→ **Data shown**:
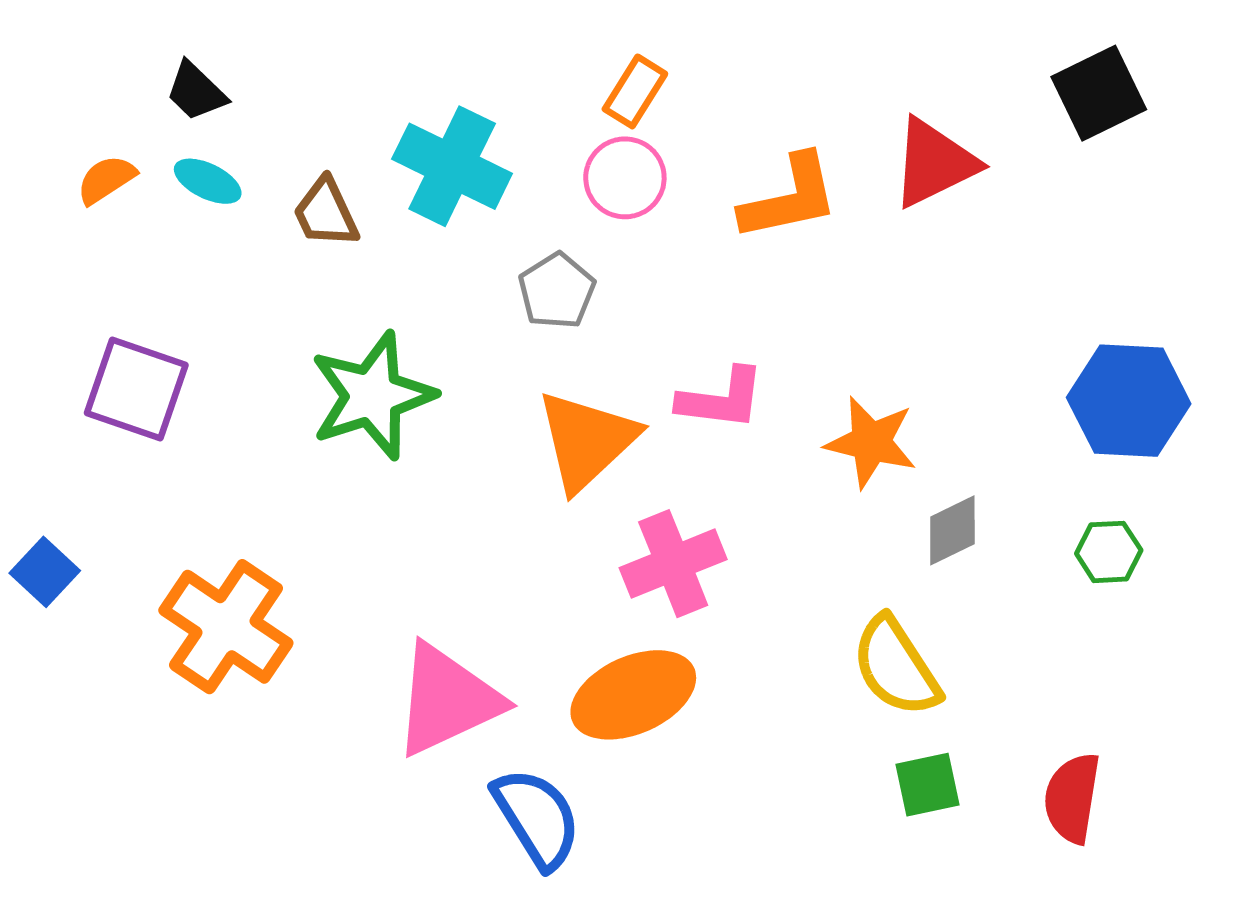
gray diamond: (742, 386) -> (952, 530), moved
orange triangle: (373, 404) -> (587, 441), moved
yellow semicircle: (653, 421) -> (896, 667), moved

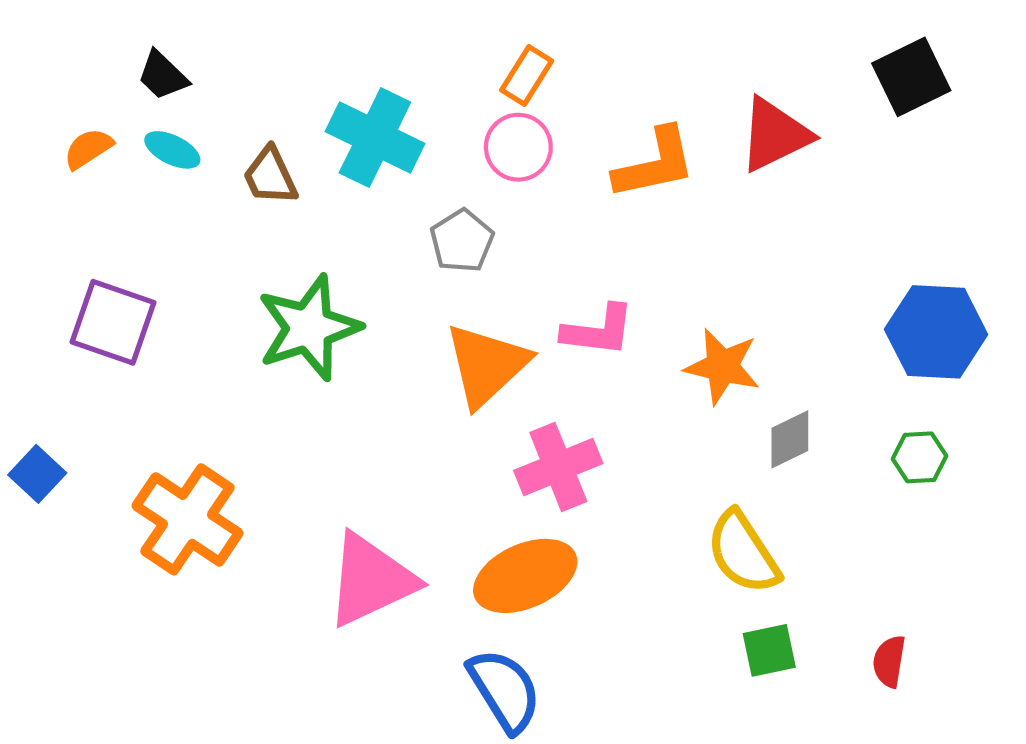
red semicircle: (1072, 798) -> (889, 661), size x0.7
blue semicircle: (537, 818) -> (505, 690), moved

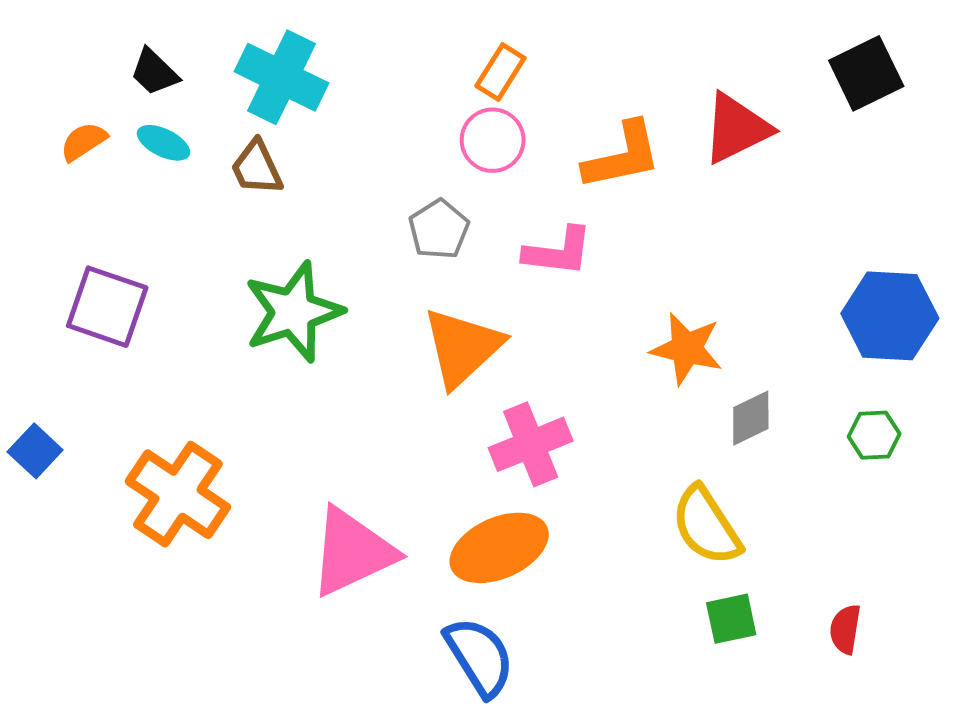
cyan cross: (375, 138) -> (282, 77), moved
pink L-shape: (598, 331) -> (558, 252), moved

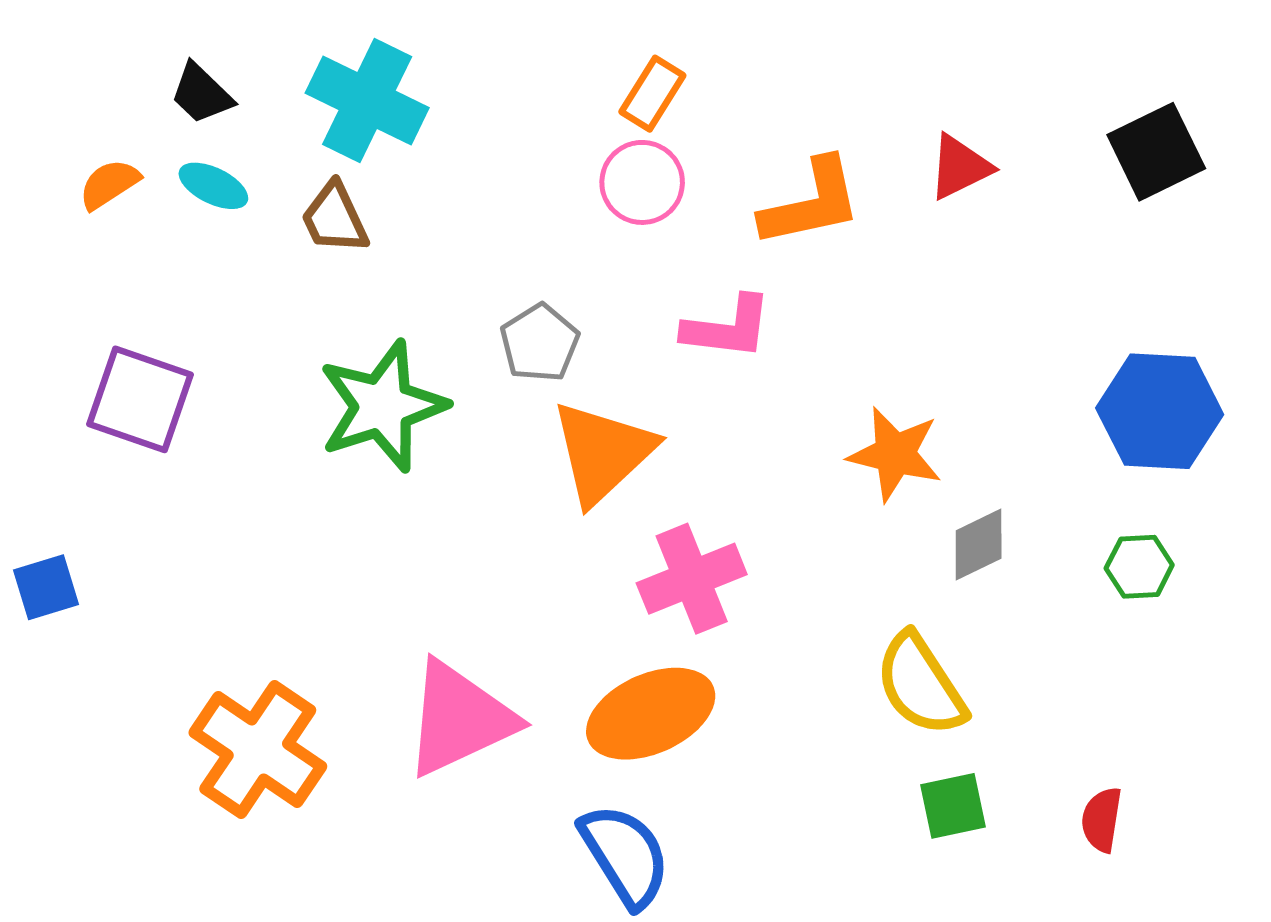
black square: (866, 73) -> (1156, 152), moved
red triangle: (736, 128) -> (960, 167), size x0.7
gray pentagon: (439, 229) -> (540, 343), moved
blue square: (35, 451) -> (46, 587), turned 30
orange cross: (178, 494) -> (258, 749), moved

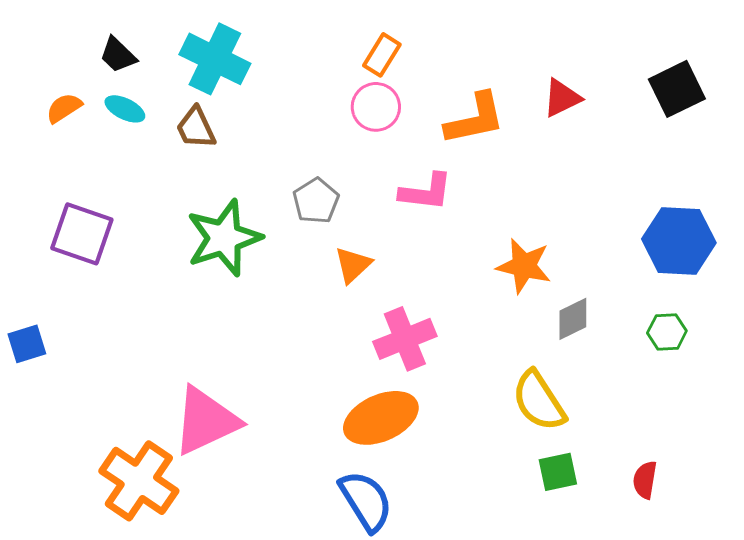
orange triangle: (603, 452) -> (353, 265), size x0.6
pink triangle: (459, 719) -> (206, 421), moved
orange cross: (258, 749) -> (139, 481), moved

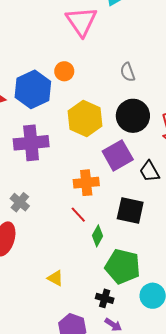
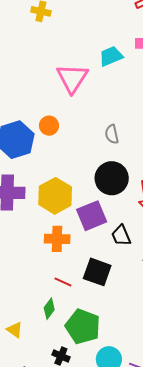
yellow hexagon: (85, 118) -> (55, 196), moved
red line: (78, 215) -> (63, 282), moved, turned -30
green diamond: (97, 236) -> (49, 309), moved

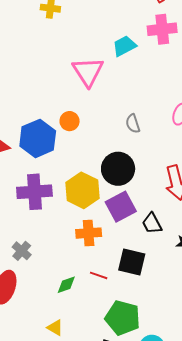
black circle: (112, 178) -> (118, 169), moved
green diamond: (49, 309) -> (66, 285), moved, turned 40

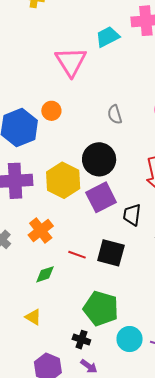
black trapezoid: (152, 223) -> (132, 215), turned 35
orange cross: (89, 233) -> (41, 231), moved, turned -35
red line: (99, 275) -> (77, 255), moved

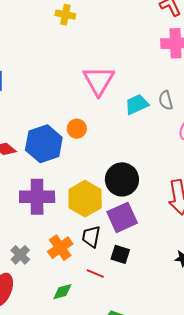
cyan trapezoid: (108, 37) -> (137, 104), moved
gray semicircle: (115, 114) -> (166, 100), moved
black trapezoid: (132, 215) -> (91, 237), moved
black square: (111, 253) -> (120, 254), moved, size x0.7

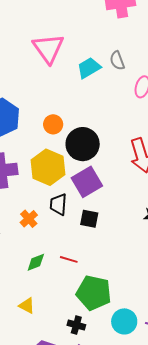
orange circle: (77, 129) -> (53, 124), moved
orange cross: (60, 248) -> (29, 219), size x0.7
red line: (95, 274) -> (69, 259), moved

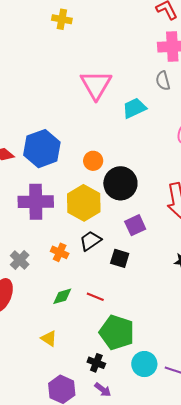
gray semicircle: (117, 61) -> (163, 81), moved
purple square: (87, 182) -> (135, 225), moved, size x0.7
black trapezoid: (58, 204) -> (90, 241), turned 45
orange cross: (29, 219) -> (60, 252), turned -30

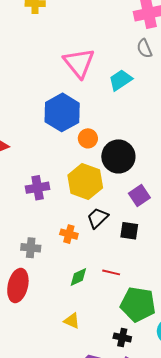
blue hexagon: (42, 149) -> (62, 112), moved
purple cross: (36, 202) -> (38, 188), size x0.7
gray cross: (20, 260) -> (31, 248), turned -30

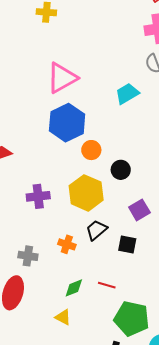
pink triangle: (79, 63) -> (62, 78), moved, turned 36
black circle: (118, 156) -> (121, 170), size x0.6
yellow triangle: (72, 321) -> (63, 317), moved

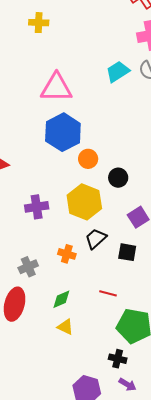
pink triangle: (62, 78) -> (56, 88), turned 32
cyan trapezoid: (127, 94) -> (118, 72), moved
gray cross: (28, 256) -> (28, 267), turned -30
green diamond: (74, 288) -> (61, 299), moved

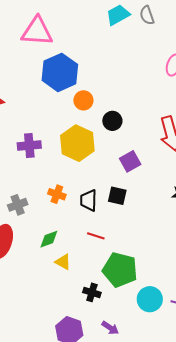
pink triangle: (56, 88) -> (37, 31), moved
black trapezoid: (96, 239) -> (89, 200), moved, turned -50
yellow triangle: (65, 327) -> (63, 262), moved
black cross: (118, 359) -> (92, 292), moved

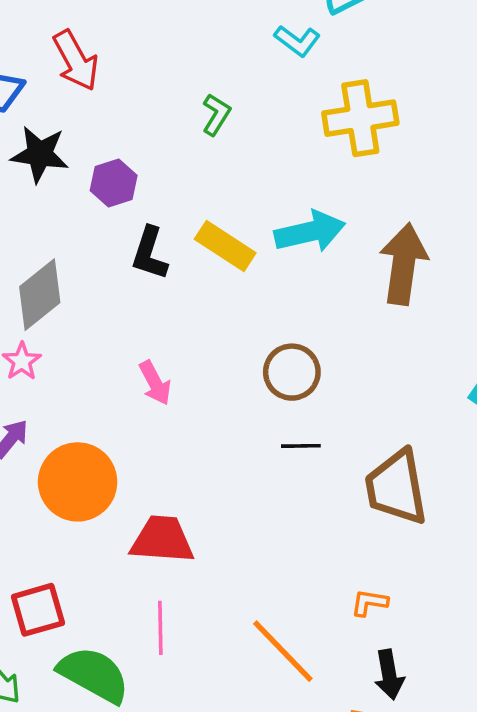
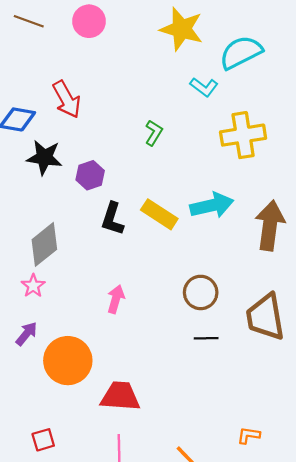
pink arrow: (155, 383) -> (116, 299), turned -136
brown trapezoid: (396, 487) -> (265, 317), moved
red square: (38, 610) -> (43, 440), size x0.7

→ **What you have to do**:
The records are to be retyped in full and exactly, with no image carried over.

→ **Answer below**:
gray diamond: (742, 386) -> (952, 530), moved
orange triangle: (373, 404) -> (587, 441), moved
yellow semicircle: (653, 421) -> (896, 667), moved

red semicircle: (1072, 798) -> (889, 661), size x0.7
blue semicircle: (537, 818) -> (505, 690), moved

cyan cross: (375, 138) -> (282, 77), moved
pink L-shape: (598, 331) -> (558, 252), moved

black square: (866, 73) -> (1156, 152), moved
red triangle: (736, 128) -> (960, 167), size x0.7
gray pentagon: (439, 229) -> (540, 343), moved
blue square: (35, 451) -> (46, 587), turned 30
orange cross: (178, 494) -> (258, 749), moved

orange triangle: (603, 452) -> (353, 265), size x0.6
pink triangle: (459, 719) -> (206, 421), moved
orange cross: (258, 749) -> (139, 481), moved

yellow hexagon: (85, 118) -> (55, 196), moved
red line: (78, 215) -> (63, 282), moved, turned -30
green diamond: (97, 236) -> (49, 309), moved

black circle: (112, 178) -> (118, 169), moved
green diamond: (49, 309) -> (66, 285), moved, turned 40

black trapezoid: (152, 223) -> (132, 215), turned 35
orange cross: (89, 233) -> (41, 231), moved, turned -35
red line: (99, 275) -> (77, 255), moved

cyan trapezoid: (108, 37) -> (137, 104), moved
gray semicircle: (115, 114) -> (166, 100), moved
black trapezoid: (132, 215) -> (91, 237), moved
black square: (111, 253) -> (120, 254), moved, size x0.7

orange circle: (77, 129) -> (53, 124), moved
orange cross: (60, 248) -> (29, 219), size x0.7
red line: (95, 274) -> (69, 259), moved

gray semicircle: (117, 61) -> (163, 81), moved
purple square: (87, 182) -> (135, 225), moved, size x0.7
black trapezoid: (58, 204) -> (90, 241), turned 45
orange cross: (29, 219) -> (60, 252), turned -30

blue hexagon: (42, 149) -> (62, 112), moved
purple cross: (36, 202) -> (38, 188), size x0.7
gray cross: (20, 260) -> (31, 248), turned -30

pink triangle: (79, 63) -> (62, 78), moved, turned 36
black circle: (118, 156) -> (121, 170), size x0.6
yellow triangle: (72, 321) -> (63, 317), moved

pink triangle: (62, 78) -> (56, 88), turned 32
cyan trapezoid: (127, 94) -> (118, 72), moved
gray cross: (28, 256) -> (28, 267), turned -30
green diamond: (74, 288) -> (61, 299), moved

pink triangle: (56, 88) -> (37, 31), moved
black trapezoid: (96, 239) -> (89, 200), moved, turned -50
yellow triangle: (65, 327) -> (63, 262), moved
black cross: (118, 359) -> (92, 292), moved

pink arrow: (155, 383) -> (116, 299), turned -136
brown trapezoid: (396, 487) -> (265, 317), moved
red square: (38, 610) -> (43, 440), size x0.7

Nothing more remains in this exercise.